→ Try it:
Scan the records below, and wherever a line has the word "button", pull it out.

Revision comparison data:
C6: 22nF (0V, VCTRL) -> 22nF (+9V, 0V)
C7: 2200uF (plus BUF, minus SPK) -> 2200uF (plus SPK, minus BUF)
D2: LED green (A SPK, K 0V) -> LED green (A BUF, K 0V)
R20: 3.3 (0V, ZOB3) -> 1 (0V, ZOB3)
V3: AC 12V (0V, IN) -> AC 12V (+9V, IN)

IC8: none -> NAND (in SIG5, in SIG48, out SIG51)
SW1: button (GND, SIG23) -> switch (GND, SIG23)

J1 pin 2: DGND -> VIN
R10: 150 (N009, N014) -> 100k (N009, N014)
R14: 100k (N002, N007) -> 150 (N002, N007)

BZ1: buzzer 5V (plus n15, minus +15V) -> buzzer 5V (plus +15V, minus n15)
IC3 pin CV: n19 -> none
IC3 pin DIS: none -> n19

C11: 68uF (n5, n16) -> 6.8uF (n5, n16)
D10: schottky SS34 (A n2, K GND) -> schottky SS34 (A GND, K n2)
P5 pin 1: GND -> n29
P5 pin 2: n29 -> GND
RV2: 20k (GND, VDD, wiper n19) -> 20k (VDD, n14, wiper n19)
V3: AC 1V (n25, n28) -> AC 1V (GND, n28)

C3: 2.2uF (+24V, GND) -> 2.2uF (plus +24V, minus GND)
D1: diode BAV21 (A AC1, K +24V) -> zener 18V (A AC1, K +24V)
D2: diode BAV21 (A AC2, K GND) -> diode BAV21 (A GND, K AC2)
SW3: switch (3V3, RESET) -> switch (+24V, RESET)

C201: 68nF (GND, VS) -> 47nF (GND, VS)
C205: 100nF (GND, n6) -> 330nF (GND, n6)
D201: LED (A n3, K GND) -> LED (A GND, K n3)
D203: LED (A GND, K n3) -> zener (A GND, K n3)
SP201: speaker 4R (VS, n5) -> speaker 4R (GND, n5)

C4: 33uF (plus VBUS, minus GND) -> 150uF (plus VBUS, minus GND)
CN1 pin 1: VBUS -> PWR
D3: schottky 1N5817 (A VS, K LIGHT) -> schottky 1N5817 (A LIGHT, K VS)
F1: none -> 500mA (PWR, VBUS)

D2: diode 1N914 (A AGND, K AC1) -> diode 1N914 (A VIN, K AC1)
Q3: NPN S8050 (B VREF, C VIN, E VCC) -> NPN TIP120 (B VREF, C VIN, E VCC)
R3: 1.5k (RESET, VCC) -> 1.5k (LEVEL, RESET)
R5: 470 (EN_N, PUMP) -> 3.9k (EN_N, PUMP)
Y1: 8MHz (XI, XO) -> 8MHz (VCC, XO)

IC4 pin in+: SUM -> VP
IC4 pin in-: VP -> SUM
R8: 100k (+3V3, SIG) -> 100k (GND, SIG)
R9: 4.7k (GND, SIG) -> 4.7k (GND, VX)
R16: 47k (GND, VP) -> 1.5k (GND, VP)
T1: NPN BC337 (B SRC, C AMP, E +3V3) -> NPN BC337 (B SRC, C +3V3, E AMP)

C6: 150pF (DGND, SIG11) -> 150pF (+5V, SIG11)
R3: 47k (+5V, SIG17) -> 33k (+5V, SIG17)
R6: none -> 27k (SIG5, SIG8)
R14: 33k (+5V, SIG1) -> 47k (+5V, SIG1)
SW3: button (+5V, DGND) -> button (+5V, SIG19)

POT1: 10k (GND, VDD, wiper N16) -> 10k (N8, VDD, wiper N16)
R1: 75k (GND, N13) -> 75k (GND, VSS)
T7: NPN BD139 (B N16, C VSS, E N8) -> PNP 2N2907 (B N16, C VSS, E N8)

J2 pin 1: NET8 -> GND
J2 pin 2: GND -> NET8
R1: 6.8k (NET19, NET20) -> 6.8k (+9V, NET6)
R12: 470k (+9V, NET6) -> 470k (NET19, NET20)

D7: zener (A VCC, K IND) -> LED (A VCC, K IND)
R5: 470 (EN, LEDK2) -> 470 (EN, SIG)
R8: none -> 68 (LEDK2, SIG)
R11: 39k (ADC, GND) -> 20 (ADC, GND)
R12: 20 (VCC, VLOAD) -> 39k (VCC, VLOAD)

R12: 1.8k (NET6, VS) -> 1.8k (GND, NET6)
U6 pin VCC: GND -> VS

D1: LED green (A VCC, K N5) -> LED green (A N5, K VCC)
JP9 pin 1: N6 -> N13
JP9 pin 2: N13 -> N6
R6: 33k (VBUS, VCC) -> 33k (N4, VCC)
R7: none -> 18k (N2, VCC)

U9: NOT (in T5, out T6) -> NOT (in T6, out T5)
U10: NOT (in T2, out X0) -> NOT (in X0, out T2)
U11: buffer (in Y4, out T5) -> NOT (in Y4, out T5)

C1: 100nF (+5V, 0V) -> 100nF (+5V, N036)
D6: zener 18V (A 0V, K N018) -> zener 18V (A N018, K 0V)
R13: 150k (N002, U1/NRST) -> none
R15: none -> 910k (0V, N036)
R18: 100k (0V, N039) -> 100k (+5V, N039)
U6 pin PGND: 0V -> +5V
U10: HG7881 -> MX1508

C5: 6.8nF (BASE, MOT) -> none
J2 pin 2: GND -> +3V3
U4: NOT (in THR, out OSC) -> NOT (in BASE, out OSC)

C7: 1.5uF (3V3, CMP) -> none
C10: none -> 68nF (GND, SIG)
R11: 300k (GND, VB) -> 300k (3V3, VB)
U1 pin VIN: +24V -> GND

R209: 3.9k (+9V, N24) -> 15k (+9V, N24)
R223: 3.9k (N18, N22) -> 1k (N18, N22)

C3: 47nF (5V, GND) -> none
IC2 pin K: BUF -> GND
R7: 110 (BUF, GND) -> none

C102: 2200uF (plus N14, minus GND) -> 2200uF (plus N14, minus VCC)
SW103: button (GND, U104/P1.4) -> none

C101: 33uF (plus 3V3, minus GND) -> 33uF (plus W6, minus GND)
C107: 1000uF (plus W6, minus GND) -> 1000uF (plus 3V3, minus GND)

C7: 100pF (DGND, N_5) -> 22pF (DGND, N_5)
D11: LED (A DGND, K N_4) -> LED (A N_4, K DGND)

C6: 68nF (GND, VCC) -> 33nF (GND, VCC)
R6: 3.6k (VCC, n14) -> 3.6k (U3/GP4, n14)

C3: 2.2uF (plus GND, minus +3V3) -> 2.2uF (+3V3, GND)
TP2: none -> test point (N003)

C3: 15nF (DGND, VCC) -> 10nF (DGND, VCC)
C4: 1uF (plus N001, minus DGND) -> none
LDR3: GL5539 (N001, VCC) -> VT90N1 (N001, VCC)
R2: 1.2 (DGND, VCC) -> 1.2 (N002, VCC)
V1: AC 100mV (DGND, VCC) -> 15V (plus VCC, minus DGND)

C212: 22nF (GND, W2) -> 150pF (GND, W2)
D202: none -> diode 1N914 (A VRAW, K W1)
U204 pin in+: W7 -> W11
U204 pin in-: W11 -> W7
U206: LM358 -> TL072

→ Task response:
SW1: button (GND, SIG23) -> switch (GND, SIG23)
SW3: button (+5V, DGND) -> button (+5V, SIG19)
SW103: button (GND, U104/P1.4) -> none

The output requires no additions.